▶ **DATA SUPPLIED**
-*-*-
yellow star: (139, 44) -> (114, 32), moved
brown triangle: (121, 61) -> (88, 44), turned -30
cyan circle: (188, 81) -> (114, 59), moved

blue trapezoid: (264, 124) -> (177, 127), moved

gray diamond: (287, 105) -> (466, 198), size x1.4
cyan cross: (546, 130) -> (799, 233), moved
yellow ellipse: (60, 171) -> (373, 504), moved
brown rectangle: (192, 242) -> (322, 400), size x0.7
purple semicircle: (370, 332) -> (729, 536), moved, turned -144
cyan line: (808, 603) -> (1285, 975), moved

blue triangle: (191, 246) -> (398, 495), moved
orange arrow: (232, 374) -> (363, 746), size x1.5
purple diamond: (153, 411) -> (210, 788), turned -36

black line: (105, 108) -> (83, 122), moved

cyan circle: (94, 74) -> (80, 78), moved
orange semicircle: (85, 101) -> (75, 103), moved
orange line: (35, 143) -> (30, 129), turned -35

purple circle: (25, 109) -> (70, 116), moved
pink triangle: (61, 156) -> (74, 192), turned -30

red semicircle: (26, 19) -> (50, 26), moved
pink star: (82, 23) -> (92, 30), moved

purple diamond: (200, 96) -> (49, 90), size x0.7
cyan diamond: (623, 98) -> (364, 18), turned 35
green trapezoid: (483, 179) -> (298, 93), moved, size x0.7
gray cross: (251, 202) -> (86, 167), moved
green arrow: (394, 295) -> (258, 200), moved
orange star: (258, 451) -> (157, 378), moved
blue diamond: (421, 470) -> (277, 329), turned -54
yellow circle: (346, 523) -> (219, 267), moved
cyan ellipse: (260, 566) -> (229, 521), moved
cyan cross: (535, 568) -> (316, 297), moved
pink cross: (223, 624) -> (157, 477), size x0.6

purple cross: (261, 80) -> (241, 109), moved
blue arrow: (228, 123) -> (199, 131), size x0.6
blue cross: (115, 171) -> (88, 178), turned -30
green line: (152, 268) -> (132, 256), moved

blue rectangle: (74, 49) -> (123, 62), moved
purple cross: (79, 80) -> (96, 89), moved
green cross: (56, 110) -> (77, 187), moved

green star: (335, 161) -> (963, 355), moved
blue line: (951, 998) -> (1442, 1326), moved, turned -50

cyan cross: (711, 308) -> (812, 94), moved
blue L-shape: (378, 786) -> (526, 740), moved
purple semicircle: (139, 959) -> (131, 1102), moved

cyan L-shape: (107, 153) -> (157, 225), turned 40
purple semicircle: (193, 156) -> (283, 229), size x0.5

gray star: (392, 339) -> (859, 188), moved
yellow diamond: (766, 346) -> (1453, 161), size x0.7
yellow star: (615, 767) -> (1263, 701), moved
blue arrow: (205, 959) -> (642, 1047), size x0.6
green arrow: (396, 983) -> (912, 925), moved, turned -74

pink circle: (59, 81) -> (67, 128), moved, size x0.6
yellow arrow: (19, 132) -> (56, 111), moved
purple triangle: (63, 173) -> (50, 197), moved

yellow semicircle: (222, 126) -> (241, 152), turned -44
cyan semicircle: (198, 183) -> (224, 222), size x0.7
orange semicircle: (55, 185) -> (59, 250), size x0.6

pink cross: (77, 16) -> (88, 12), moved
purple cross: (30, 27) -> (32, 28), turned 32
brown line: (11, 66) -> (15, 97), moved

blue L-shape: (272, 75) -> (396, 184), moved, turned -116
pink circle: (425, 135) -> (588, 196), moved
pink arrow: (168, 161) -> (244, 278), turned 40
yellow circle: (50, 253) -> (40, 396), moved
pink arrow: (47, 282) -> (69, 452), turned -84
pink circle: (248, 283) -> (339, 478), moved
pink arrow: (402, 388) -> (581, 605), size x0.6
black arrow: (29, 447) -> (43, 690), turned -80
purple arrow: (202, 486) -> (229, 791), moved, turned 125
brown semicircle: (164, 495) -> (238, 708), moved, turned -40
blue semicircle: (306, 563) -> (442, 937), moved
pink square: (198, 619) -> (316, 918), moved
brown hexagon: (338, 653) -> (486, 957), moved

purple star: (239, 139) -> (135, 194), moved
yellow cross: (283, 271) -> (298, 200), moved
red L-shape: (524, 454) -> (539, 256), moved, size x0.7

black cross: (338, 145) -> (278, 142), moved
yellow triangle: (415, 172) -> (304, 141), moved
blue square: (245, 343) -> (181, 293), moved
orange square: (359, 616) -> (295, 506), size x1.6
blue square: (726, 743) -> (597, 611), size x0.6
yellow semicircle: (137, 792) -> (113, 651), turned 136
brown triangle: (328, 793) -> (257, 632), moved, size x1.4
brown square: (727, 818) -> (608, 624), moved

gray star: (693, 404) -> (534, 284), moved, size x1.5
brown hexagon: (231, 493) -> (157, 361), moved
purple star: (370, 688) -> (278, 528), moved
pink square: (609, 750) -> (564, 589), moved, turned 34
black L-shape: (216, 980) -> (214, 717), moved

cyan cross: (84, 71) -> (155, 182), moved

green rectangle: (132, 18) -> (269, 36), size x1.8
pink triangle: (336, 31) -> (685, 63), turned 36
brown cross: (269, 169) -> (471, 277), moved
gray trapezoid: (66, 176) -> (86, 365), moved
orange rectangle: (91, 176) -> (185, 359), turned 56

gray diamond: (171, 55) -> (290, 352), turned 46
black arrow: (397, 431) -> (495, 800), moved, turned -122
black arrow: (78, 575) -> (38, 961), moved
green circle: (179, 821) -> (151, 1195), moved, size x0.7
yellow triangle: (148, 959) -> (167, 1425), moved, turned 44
-*-*-
▶ **WHAT TO PRODUCE**
Output all of the data exactly.

▶ **TASK OUTPUT**
yellow star: (139, 44) -> (114, 32), moved
brown triangle: (121, 61) -> (88, 44), turned -30
cyan circle: (188, 81) -> (114, 59), moved

blue trapezoid: (264, 124) -> (177, 127), moved

gray diamond: (287, 105) -> (466, 198), size x1.4
cyan cross: (546, 130) -> (799, 233), moved
yellow ellipse: (60, 171) -> (373, 504), moved
brown rectangle: (192, 242) -> (322, 400), size x0.7
purple semicircle: (370, 332) -> (729, 536), moved, turned -144
cyan line: (808, 603) -> (1285, 975), moved

blue triangle: (191, 246) -> (398, 495), moved
orange arrow: (232, 374) -> (363, 746), size x1.5
purple diamond: (153, 411) -> (210, 788), turned -36

black line: (105, 108) -> (83, 122), moved

cyan circle: (94, 74) -> (80, 78), moved
orange semicircle: (85, 101) -> (75, 103), moved
orange line: (35, 143) -> (30, 129), turned -35

purple circle: (25, 109) -> (70, 116), moved
pink triangle: (61, 156) -> (74, 192), turned -30

red semicircle: (26, 19) -> (50, 26), moved
pink star: (82, 23) -> (92, 30), moved

purple diamond: (200, 96) -> (49, 90), size x0.7
cyan diamond: (623, 98) -> (364, 18), turned 35
green trapezoid: (483, 179) -> (298, 93), moved, size x0.7
gray cross: (251, 202) -> (86, 167), moved
green arrow: (394, 295) -> (258, 200), moved
orange star: (258, 451) -> (157, 378), moved
blue diamond: (421, 470) -> (277, 329), turned -54
yellow circle: (346, 523) -> (219, 267), moved
cyan ellipse: (260, 566) -> (229, 521), moved
cyan cross: (535, 568) -> (316, 297), moved
pink cross: (223, 624) -> (157, 477), size x0.6

purple cross: (261, 80) -> (241, 109), moved
blue arrow: (228, 123) -> (199, 131), size x0.6
blue cross: (115, 171) -> (88, 178), turned -30
green line: (152, 268) -> (132, 256), moved

blue rectangle: (74, 49) -> (123, 62), moved
purple cross: (79, 80) -> (96, 89), moved
green cross: (56, 110) -> (77, 187), moved

green star: (335, 161) -> (963, 355), moved
blue line: (951, 998) -> (1442, 1326), moved, turned -50

cyan cross: (711, 308) -> (812, 94), moved
blue L-shape: (378, 786) -> (526, 740), moved
purple semicircle: (139, 959) -> (131, 1102), moved

cyan L-shape: (107, 153) -> (157, 225), turned 40
purple semicircle: (193, 156) -> (283, 229), size x0.5

gray star: (392, 339) -> (859, 188), moved
yellow diamond: (766, 346) -> (1453, 161), size x0.7
yellow star: (615, 767) -> (1263, 701), moved
blue arrow: (205, 959) -> (642, 1047), size x0.6
green arrow: (396, 983) -> (912, 925), moved, turned -74

pink circle: (59, 81) -> (67, 128), moved, size x0.6
yellow arrow: (19, 132) -> (56, 111), moved
purple triangle: (63, 173) -> (50, 197), moved

yellow semicircle: (222, 126) -> (241, 152), turned -44
cyan semicircle: (198, 183) -> (224, 222), size x0.7
orange semicircle: (55, 185) -> (59, 250), size x0.6

pink cross: (77, 16) -> (88, 12), moved
purple cross: (30, 27) -> (32, 28), turned 32
brown line: (11, 66) -> (15, 97), moved

blue L-shape: (272, 75) -> (396, 184), moved, turned -116
pink circle: (425, 135) -> (588, 196), moved
pink arrow: (168, 161) -> (244, 278), turned 40
yellow circle: (50, 253) -> (40, 396), moved
pink arrow: (47, 282) -> (69, 452), turned -84
pink circle: (248, 283) -> (339, 478), moved
pink arrow: (402, 388) -> (581, 605), size x0.6
black arrow: (29, 447) -> (43, 690), turned -80
purple arrow: (202, 486) -> (229, 791), moved, turned 125
brown semicircle: (164, 495) -> (238, 708), moved, turned -40
blue semicircle: (306, 563) -> (442, 937), moved
pink square: (198, 619) -> (316, 918), moved
brown hexagon: (338, 653) -> (486, 957), moved

purple star: (239, 139) -> (135, 194), moved
yellow cross: (283, 271) -> (298, 200), moved
red L-shape: (524, 454) -> (539, 256), moved, size x0.7

black cross: (338, 145) -> (278, 142), moved
yellow triangle: (415, 172) -> (304, 141), moved
blue square: (245, 343) -> (181, 293), moved
orange square: (359, 616) -> (295, 506), size x1.6
blue square: (726, 743) -> (597, 611), size x0.6
yellow semicircle: (137, 792) -> (113, 651), turned 136
brown triangle: (328, 793) -> (257, 632), moved, size x1.4
brown square: (727, 818) -> (608, 624), moved

gray star: (693, 404) -> (534, 284), moved, size x1.5
brown hexagon: (231, 493) -> (157, 361), moved
purple star: (370, 688) -> (278, 528), moved
pink square: (609, 750) -> (564, 589), moved, turned 34
black L-shape: (216, 980) -> (214, 717), moved

cyan cross: (84, 71) -> (155, 182), moved

green rectangle: (132, 18) -> (269, 36), size x1.8
pink triangle: (336, 31) -> (685, 63), turned 36
brown cross: (269, 169) -> (471, 277), moved
gray trapezoid: (66, 176) -> (86, 365), moved
orange rectangle: (91, 176) -> (185, 359), turned 56

gray diamond: (171, 55) -> (290, 352), turned 46
black arrow: (397, 431) -> (495, 800), moved, turned -122
black arrow: (78, 575) -> (38, 961), moved
green circle: (179, 821) -> (151, 1195), moved, size x0.7
yellow triangle: (148, 959) -> (167, 1425), moved, turned 44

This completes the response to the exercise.